• **Task goal**
Retype each record exactly; no pictures.

Stored data:
★ ★ ★ ★ ★

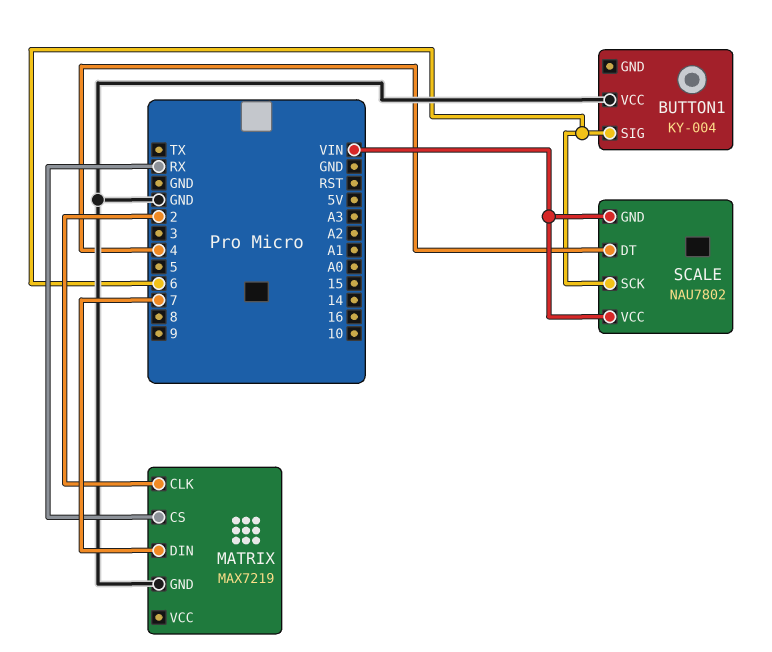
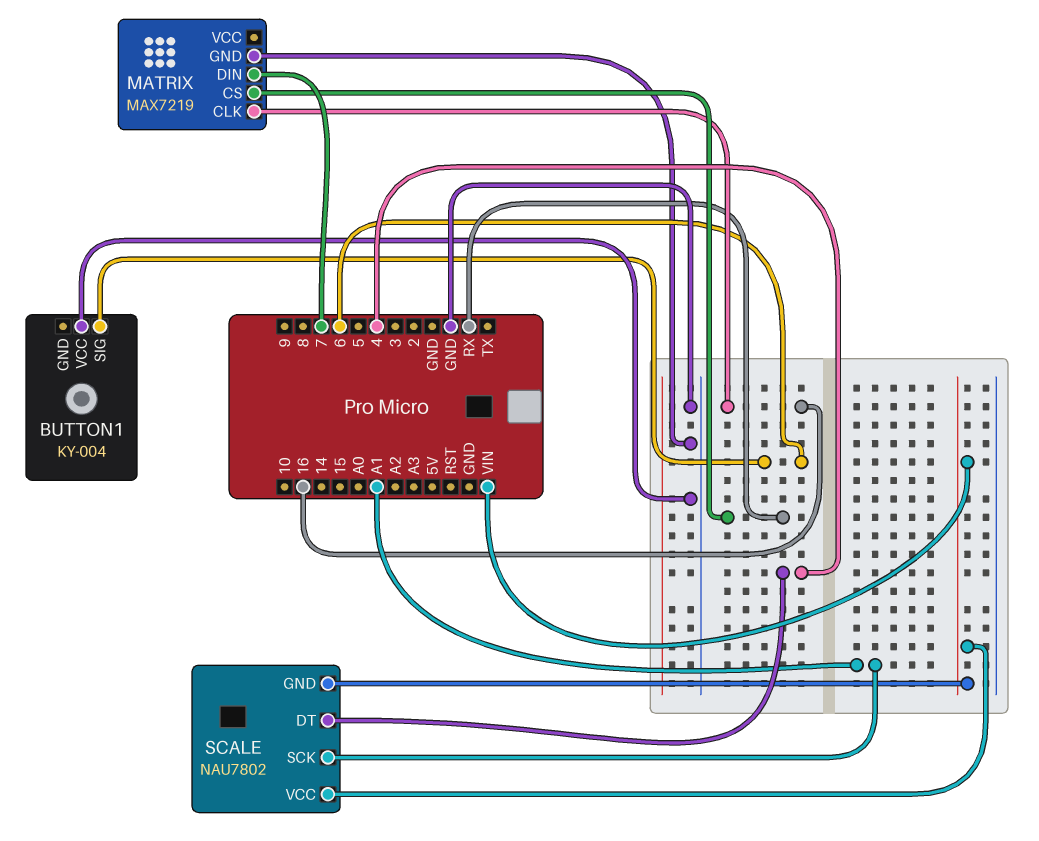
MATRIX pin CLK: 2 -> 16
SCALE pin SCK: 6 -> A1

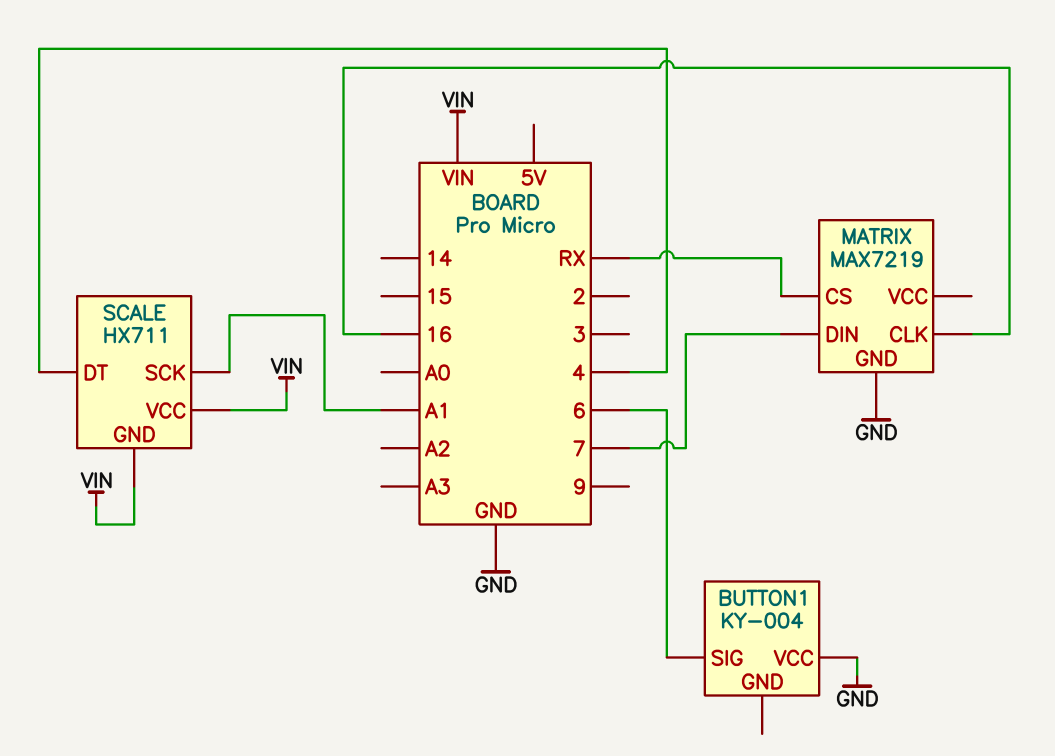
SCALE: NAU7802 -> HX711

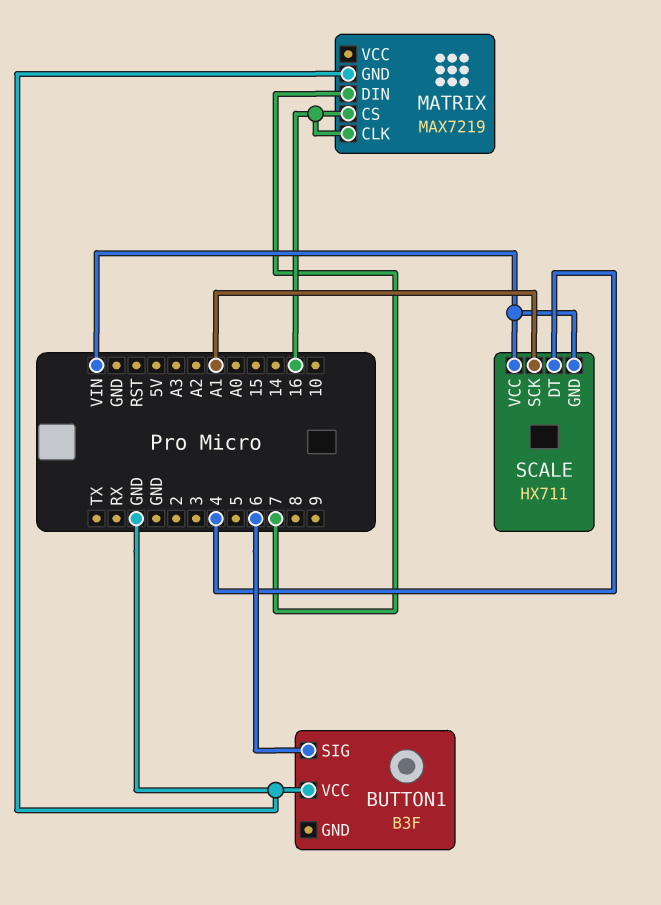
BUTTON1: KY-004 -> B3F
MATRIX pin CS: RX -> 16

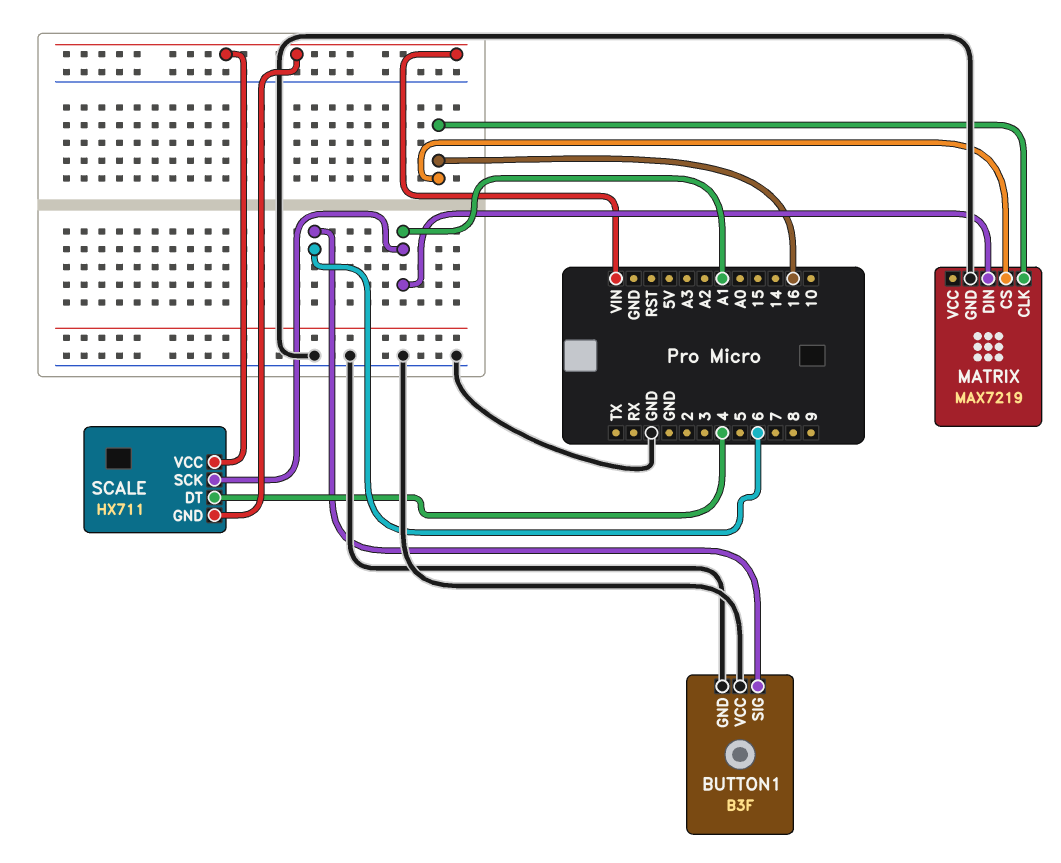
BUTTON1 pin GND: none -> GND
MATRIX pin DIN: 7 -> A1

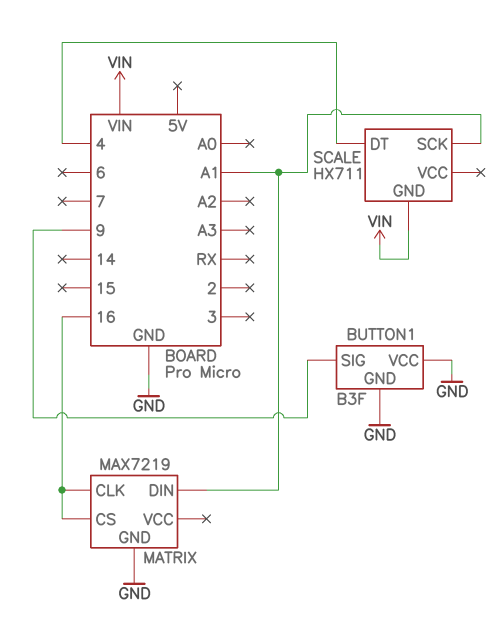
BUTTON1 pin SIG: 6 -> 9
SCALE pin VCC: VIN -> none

★ ★ ★ ★ ★

• **Task solution**
MATRIX pin CLK: 2 -> 16
SCALE pin SCK: 6 -> A1

SCALE: NAU7802 -> HX711

BUTTON1: KY-004 -> B3F
MATRIX pin CS: RX -> 16

BUTTON1 pin GND: none -> GND
MATRIX pin DIN: 7 -> A1

BUTTON1 pin SIG: 6 -> 9
SCALE pin VCC: VIN -> none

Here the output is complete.